# [Available data]

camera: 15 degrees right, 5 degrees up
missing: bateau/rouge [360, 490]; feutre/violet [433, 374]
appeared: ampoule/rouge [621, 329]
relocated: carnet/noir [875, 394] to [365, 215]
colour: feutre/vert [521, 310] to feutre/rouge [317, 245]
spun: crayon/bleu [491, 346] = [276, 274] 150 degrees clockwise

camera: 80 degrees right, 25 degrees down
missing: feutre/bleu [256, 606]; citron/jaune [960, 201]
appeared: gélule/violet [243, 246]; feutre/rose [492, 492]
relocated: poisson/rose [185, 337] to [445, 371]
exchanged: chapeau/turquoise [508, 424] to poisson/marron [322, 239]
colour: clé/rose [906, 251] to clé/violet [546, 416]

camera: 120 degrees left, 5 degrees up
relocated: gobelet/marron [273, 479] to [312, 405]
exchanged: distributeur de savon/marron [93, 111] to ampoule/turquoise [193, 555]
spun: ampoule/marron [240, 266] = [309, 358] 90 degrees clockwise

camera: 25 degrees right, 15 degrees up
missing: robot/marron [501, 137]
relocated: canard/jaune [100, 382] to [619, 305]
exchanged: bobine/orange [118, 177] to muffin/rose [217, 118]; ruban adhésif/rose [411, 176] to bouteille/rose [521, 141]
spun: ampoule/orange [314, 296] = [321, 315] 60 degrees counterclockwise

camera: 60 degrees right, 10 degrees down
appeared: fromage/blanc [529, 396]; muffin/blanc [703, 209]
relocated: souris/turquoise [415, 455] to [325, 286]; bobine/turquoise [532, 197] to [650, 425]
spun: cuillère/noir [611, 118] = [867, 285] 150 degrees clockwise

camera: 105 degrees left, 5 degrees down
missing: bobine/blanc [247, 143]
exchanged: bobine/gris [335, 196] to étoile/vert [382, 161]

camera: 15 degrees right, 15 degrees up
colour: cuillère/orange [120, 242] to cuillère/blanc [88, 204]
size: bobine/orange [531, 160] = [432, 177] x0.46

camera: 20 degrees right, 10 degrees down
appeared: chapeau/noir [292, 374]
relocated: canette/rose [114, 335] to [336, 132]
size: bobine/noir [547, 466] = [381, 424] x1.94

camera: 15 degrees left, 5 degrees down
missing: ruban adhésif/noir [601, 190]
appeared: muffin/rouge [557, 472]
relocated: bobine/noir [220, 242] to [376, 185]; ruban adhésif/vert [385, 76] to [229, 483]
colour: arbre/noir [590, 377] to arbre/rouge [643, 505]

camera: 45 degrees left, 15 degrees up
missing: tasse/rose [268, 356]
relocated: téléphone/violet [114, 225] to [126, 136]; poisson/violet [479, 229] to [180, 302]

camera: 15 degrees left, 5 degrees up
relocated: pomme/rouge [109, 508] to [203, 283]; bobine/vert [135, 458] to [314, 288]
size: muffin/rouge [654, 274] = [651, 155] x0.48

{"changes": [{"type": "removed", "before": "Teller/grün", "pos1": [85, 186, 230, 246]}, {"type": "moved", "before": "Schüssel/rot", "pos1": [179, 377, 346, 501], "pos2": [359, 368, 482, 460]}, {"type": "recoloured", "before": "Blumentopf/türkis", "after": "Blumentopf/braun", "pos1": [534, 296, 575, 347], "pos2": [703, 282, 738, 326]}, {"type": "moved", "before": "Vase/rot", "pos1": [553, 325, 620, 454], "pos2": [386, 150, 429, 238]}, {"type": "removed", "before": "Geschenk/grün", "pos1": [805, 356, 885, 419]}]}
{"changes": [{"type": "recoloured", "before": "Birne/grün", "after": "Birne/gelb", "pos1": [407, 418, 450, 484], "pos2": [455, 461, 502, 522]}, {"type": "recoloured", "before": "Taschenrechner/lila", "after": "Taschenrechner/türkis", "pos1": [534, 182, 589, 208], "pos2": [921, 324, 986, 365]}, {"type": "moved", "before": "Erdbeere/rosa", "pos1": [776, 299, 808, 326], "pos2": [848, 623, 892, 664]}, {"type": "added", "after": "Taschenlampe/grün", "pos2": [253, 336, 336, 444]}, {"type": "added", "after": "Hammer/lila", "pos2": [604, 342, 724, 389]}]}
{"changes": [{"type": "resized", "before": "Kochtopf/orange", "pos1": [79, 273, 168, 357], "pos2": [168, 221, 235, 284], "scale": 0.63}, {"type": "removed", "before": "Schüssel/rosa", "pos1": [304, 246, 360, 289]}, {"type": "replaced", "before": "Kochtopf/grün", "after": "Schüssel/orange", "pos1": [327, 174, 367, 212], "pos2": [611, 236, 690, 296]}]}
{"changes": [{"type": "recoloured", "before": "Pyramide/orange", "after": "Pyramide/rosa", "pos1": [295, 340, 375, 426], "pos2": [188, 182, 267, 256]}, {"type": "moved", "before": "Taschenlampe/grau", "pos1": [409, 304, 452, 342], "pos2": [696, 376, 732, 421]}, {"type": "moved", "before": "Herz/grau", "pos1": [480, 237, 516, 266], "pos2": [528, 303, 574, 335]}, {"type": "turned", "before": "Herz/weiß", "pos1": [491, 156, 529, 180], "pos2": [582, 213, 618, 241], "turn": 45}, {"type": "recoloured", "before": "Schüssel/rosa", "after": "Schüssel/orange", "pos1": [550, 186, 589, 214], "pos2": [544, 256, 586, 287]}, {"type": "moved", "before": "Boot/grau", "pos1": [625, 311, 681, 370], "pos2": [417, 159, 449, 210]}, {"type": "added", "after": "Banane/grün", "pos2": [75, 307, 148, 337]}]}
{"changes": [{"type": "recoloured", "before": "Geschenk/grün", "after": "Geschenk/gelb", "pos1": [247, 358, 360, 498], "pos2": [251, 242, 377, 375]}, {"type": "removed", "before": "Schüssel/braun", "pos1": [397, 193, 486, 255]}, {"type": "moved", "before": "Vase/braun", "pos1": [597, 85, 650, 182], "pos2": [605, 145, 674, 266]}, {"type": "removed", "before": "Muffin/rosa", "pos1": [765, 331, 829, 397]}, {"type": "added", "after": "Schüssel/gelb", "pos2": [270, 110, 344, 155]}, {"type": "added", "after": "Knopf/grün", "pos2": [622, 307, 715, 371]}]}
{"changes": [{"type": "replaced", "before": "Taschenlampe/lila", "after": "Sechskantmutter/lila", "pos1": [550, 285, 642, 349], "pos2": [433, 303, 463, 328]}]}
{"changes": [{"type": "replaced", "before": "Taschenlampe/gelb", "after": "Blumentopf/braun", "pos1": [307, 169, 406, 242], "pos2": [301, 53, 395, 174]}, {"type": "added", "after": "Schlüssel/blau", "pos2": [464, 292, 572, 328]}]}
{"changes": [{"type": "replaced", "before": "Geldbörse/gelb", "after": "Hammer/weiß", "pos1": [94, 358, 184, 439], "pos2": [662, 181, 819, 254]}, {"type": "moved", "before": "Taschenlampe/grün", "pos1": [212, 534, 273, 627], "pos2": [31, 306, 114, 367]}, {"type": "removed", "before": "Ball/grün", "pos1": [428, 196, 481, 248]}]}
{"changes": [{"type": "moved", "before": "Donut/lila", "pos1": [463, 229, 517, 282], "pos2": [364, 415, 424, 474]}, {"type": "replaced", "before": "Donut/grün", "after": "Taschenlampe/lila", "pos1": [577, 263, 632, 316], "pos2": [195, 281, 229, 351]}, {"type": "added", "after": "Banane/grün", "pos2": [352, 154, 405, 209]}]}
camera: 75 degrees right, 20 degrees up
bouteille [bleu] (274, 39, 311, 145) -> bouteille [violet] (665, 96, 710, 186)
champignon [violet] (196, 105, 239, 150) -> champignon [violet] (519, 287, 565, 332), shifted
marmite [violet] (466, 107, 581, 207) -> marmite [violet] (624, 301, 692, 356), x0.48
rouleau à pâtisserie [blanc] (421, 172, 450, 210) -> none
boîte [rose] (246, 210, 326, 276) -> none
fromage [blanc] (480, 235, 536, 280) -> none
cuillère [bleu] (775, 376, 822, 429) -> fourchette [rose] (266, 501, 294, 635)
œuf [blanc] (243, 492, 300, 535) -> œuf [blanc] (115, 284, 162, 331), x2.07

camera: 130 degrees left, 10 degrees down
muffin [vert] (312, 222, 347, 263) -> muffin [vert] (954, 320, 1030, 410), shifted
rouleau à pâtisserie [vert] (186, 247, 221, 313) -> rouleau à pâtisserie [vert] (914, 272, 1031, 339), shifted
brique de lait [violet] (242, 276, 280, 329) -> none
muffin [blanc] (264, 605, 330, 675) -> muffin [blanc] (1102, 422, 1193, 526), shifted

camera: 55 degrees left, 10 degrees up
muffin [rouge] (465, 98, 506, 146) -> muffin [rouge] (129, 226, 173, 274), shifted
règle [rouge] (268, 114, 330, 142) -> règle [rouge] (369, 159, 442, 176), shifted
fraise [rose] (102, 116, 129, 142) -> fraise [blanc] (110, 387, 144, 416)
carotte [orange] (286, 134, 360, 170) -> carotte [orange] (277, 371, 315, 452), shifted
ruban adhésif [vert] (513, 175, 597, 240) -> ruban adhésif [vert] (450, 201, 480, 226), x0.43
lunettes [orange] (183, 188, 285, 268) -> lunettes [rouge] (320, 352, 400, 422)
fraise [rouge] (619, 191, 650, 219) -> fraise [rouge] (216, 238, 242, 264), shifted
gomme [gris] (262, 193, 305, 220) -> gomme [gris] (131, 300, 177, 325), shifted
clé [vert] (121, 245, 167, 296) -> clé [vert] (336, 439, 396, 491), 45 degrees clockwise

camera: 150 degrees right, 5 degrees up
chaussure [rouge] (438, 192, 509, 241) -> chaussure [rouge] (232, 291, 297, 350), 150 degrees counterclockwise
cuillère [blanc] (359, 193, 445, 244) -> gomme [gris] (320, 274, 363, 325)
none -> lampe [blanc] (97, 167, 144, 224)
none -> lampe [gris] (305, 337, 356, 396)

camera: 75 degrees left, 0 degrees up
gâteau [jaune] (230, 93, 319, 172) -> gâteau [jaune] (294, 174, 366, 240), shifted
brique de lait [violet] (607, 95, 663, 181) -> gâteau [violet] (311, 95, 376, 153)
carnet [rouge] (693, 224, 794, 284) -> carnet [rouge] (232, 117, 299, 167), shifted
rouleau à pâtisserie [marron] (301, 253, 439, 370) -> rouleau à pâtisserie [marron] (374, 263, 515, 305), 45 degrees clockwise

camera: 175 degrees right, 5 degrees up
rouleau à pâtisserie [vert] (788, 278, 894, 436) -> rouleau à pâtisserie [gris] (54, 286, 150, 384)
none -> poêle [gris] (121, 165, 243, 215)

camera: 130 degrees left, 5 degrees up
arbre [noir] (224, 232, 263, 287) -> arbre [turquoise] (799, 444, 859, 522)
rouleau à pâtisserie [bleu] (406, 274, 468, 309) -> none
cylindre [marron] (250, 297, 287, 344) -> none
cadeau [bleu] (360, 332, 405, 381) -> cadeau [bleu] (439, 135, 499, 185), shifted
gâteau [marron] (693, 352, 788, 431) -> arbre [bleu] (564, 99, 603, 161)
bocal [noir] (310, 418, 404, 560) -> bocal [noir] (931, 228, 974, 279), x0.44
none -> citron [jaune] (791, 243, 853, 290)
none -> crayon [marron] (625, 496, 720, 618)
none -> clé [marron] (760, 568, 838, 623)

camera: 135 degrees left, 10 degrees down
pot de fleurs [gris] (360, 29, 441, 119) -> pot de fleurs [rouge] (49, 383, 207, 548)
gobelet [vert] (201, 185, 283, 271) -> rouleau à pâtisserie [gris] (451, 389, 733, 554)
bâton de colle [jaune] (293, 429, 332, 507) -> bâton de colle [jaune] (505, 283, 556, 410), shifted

# [Task instructions]
What is needed is an exact copy of the lines above, from the one containing "missing: bateau/rouge [360, 490];" through the one containing "colour: feutre/vert [521, 310]", with nothing added.

# [Response box]
missing: bateau/rouge [360, 490]; feutre/violet [433, 374]
appeared: ampoule/rouge [621, 329]
relocated: carnet/noir [875, 394] to [365, 215]
colour: feutre/vert [521, 310] to feutre/rouge [317, 245]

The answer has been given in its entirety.